• Task objective
Return, from the lines below, each one that includes the word "spray".

(Object transformation records)
==================================================

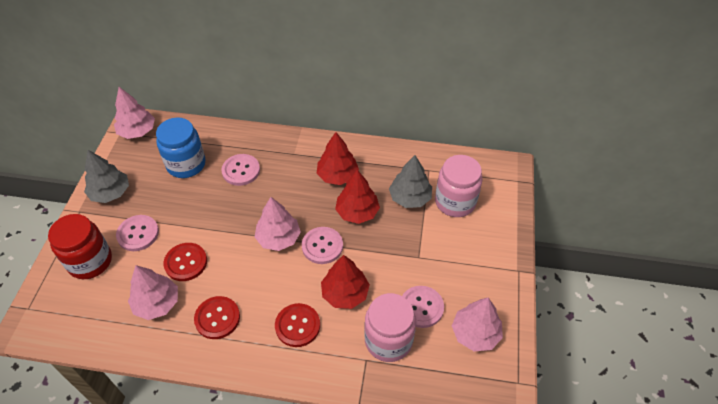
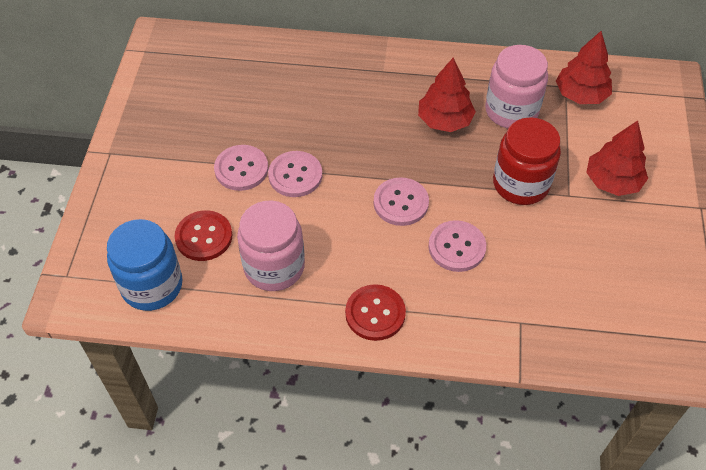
grey tree: 2 -> 0
pink tree: 4 -> 0
red button: 3 -> 2

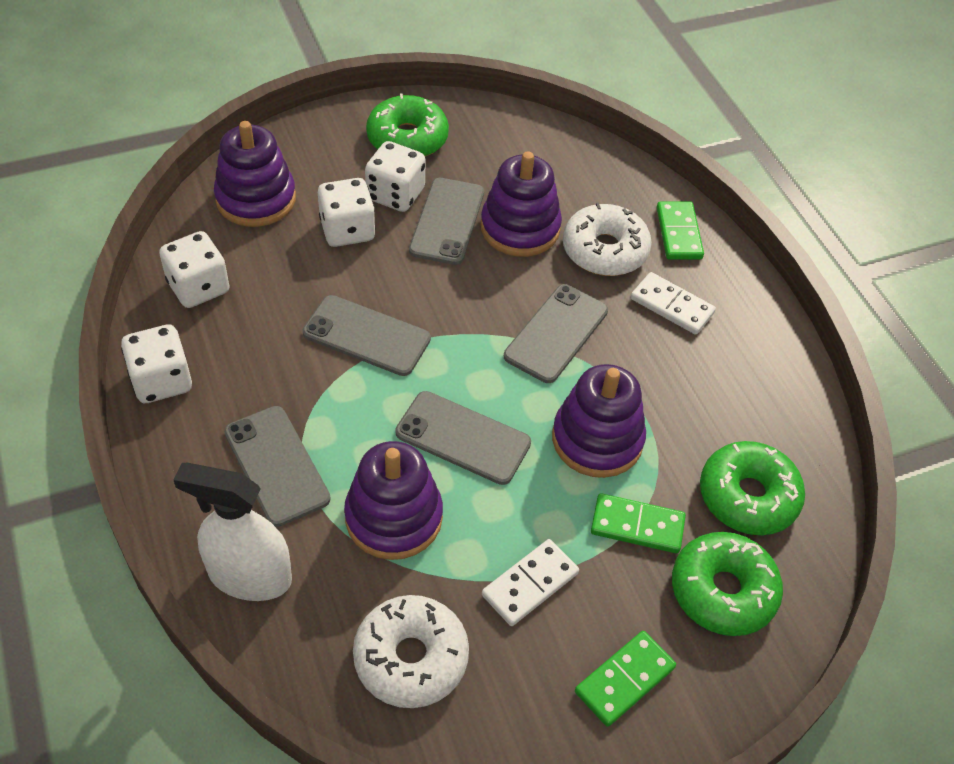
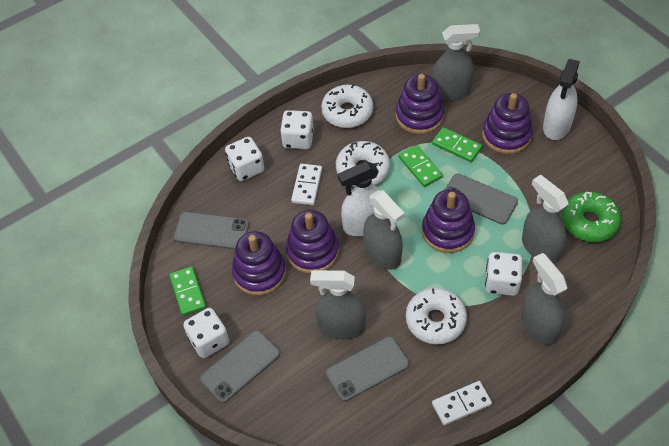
green donut: 3 -> 1
grey phone: 5 -> 4
grey spray bottle: 0 -> 5
purple stacking toy: 4 -> 5
white donut: 2 -> 3
white spray bottle: 1 -> 2

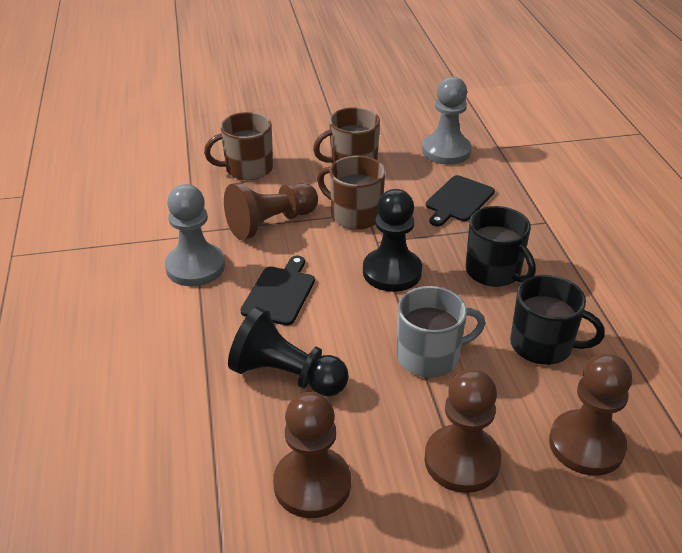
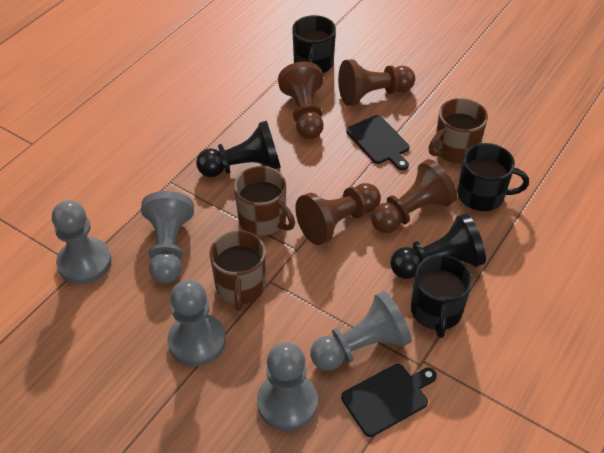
black mug: 2 -> 3
grey mug: 1 -> 0
grey pawn: 2 -> 5

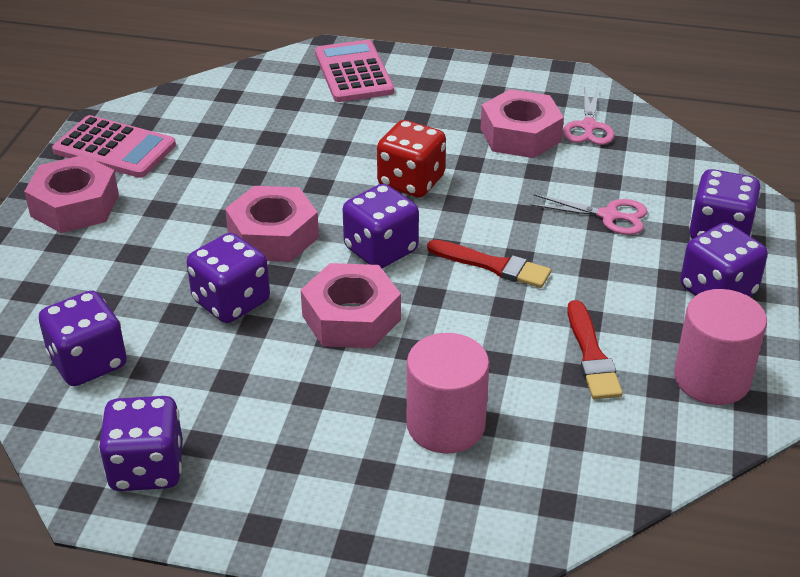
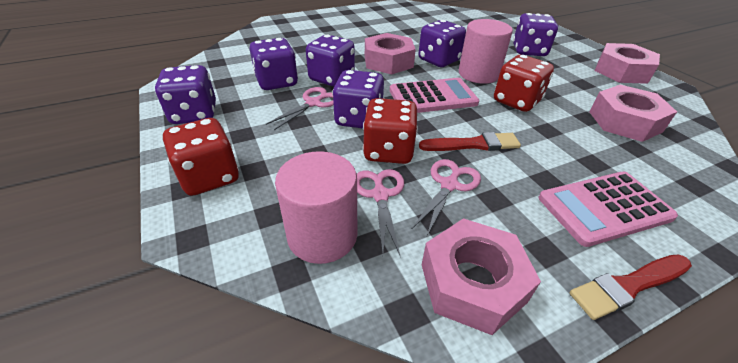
pink scissors: 2 -> 3
red dice: 1 -> 3

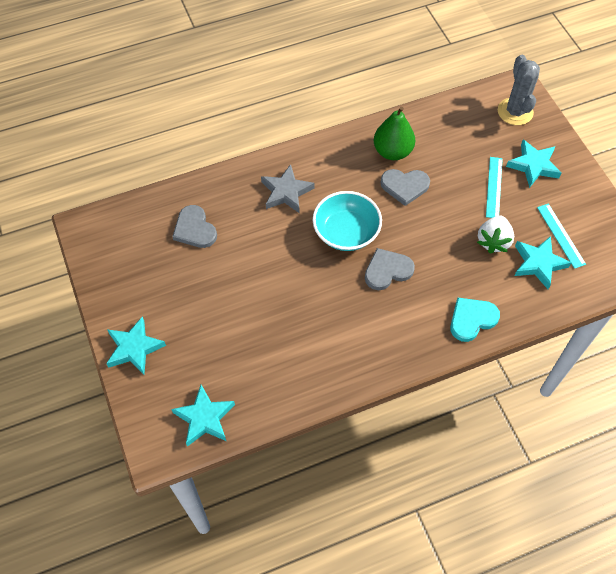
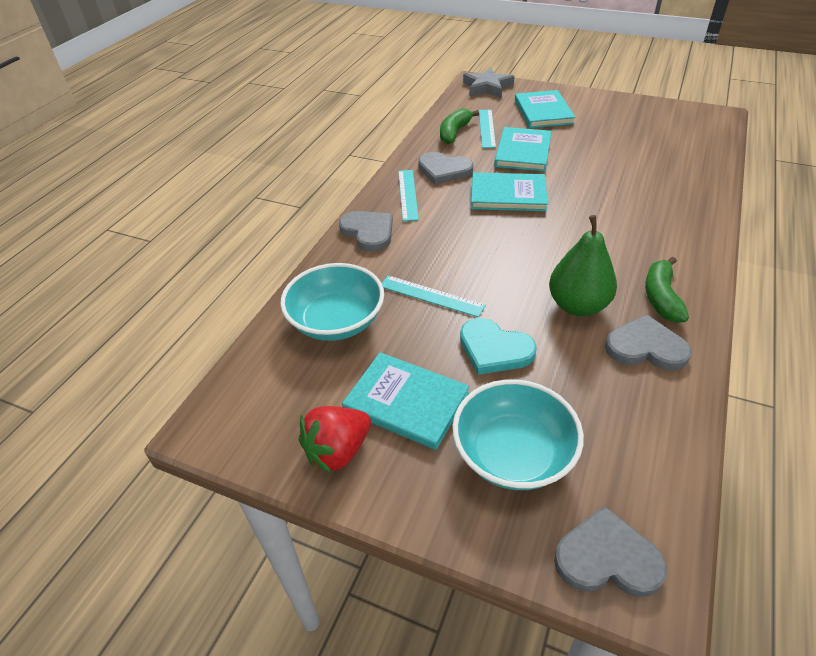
green banana: 0 -> 2
grey cactus: 1 -> 0
grey heart: 3 -> 4
red strawberry: 0 -> 1
turquoise book: 0 -> 4
turquoise bowl: 1 -> 2
turquoise ruler: 2 -> 3
turquoise star: 4 -> 0
white strawberry: 1 -> 0

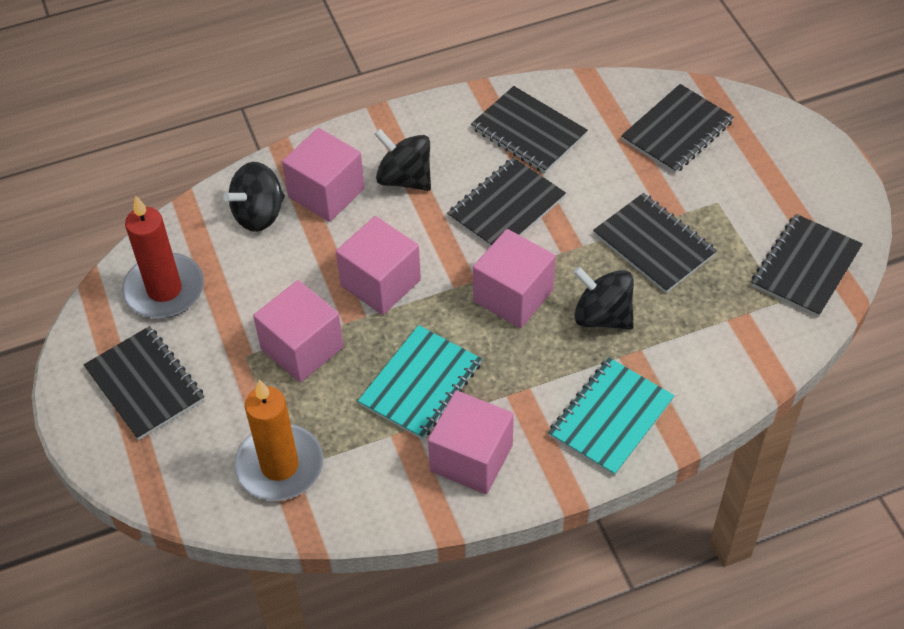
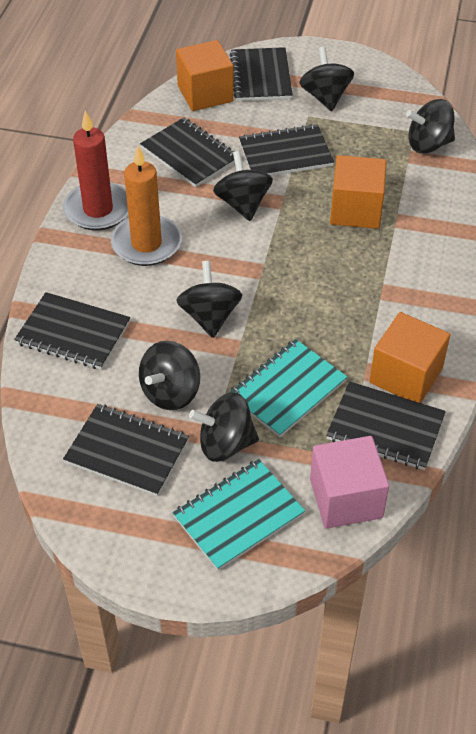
black spinning top: 3 -> 6
orange cube: 0 -> 3
pink cube: 5 -> 1

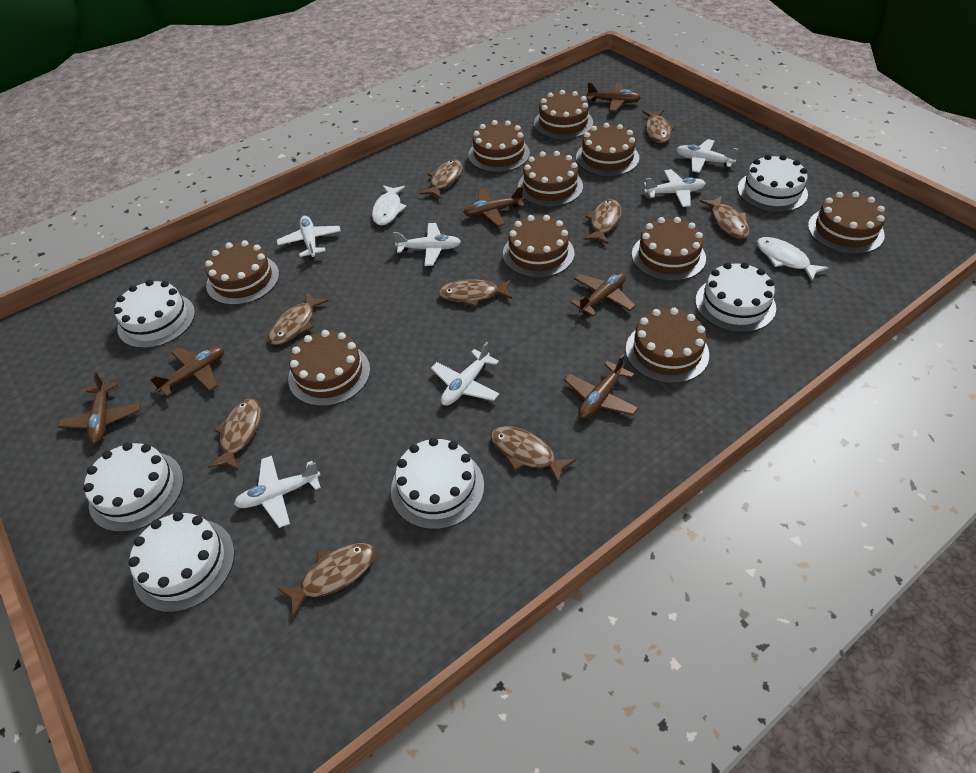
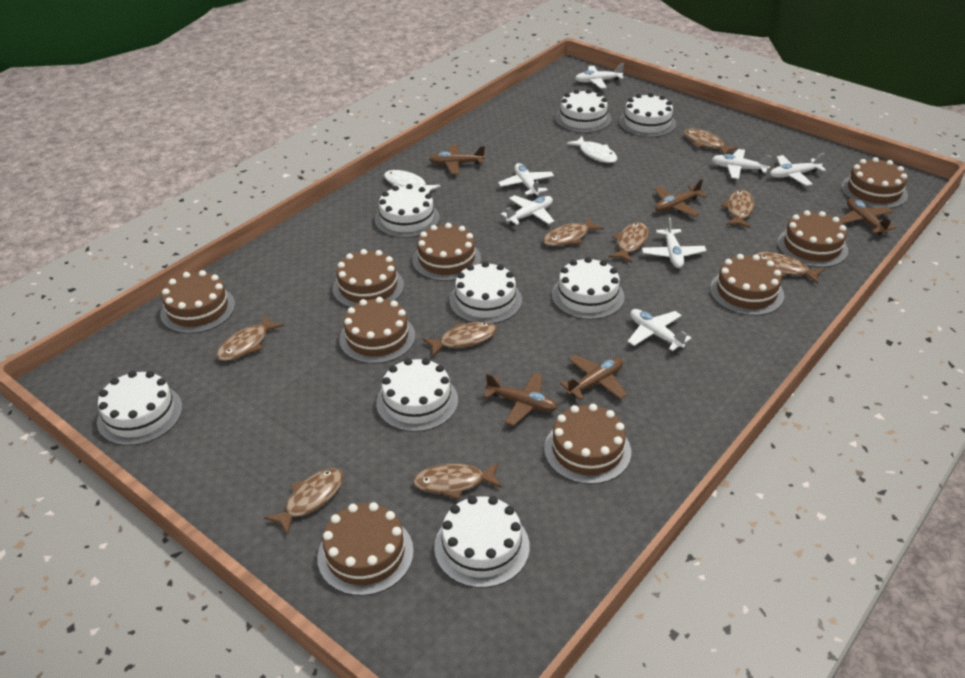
brown cake: 10 -> 9
brown plane: 6 -> 5
white cake: 6 -> 8
white plane: 6 -> 7

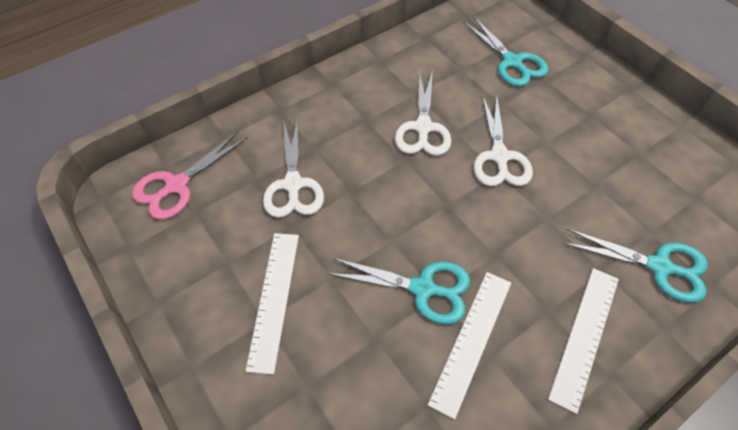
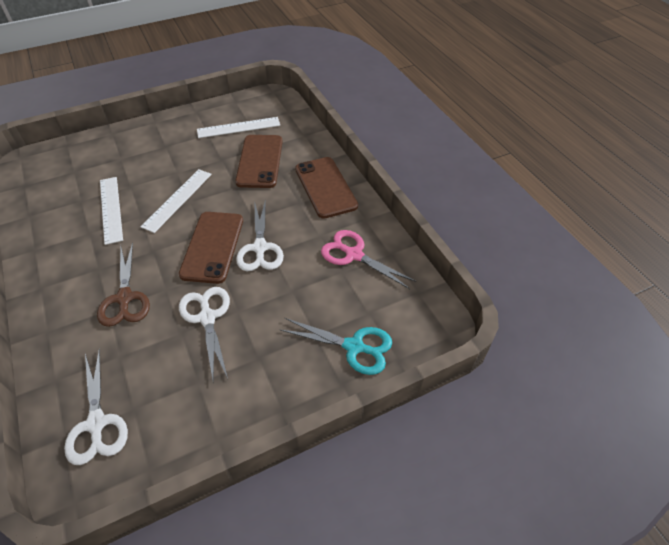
brown phone: 0 -> 3
brown scissors: 0 -> 1
turquoise scissors: 3 -> 1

==================================================

• Response
grey spray bottle: 0 -> 5
white spray bottle: 1 -> 2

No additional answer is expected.